*** MATERIAL PROVIDED

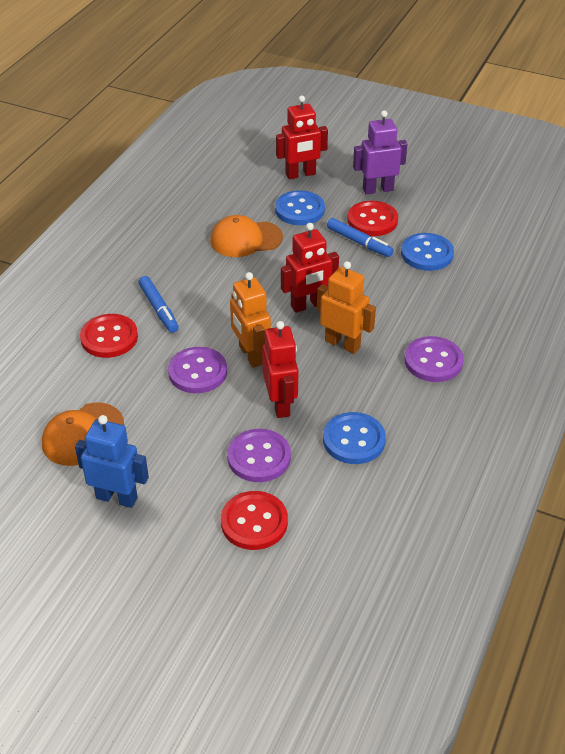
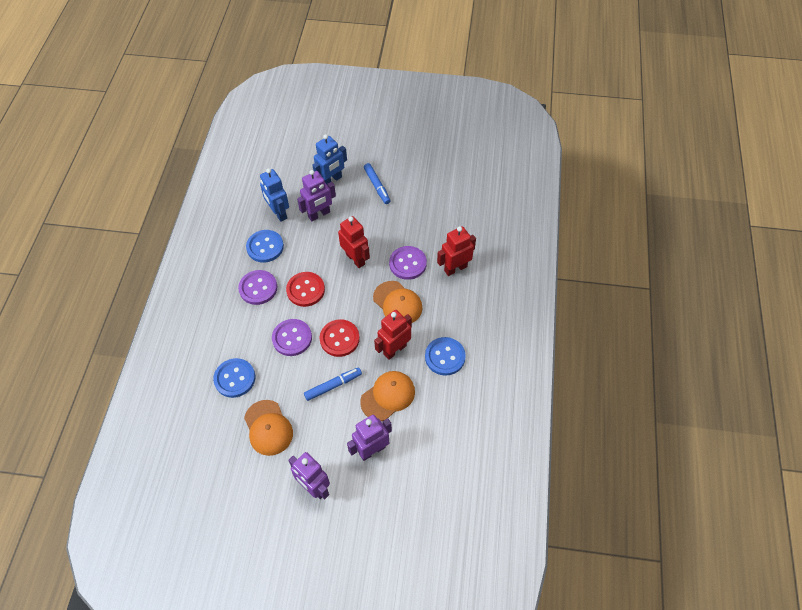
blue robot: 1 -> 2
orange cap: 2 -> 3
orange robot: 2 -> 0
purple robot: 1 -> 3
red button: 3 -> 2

******
*** MATERIAL PROVIDED

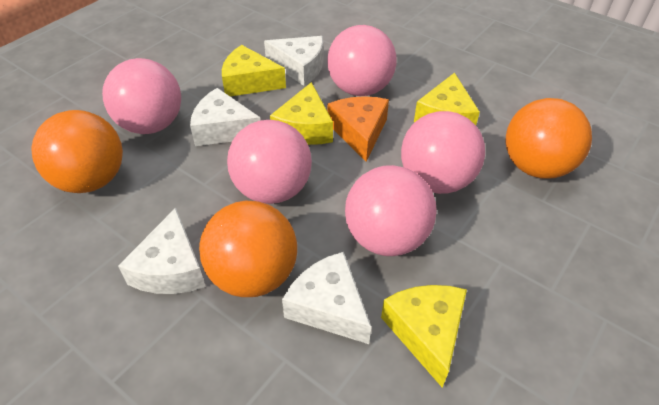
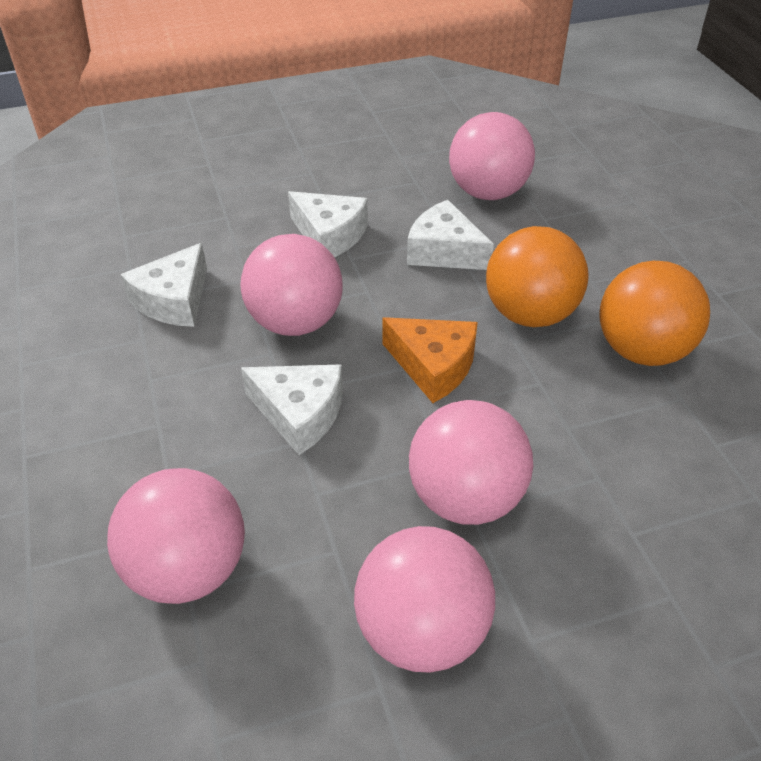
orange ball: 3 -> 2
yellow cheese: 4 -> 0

******

**BRIEF:** In the entries above, the lines from the one bearing "blue robot: 1 -> 2" up to and including the one bearing "red button: 3 -> 2" should be transcribed exactly; no other line is wanted.

**FINAL ANSWER:**
blue robot: 1 -> 2
orange cap: 2 -> 3
orange robot: 2 -> 0
purple robot: 1 -> 3
red button: 3 -> 2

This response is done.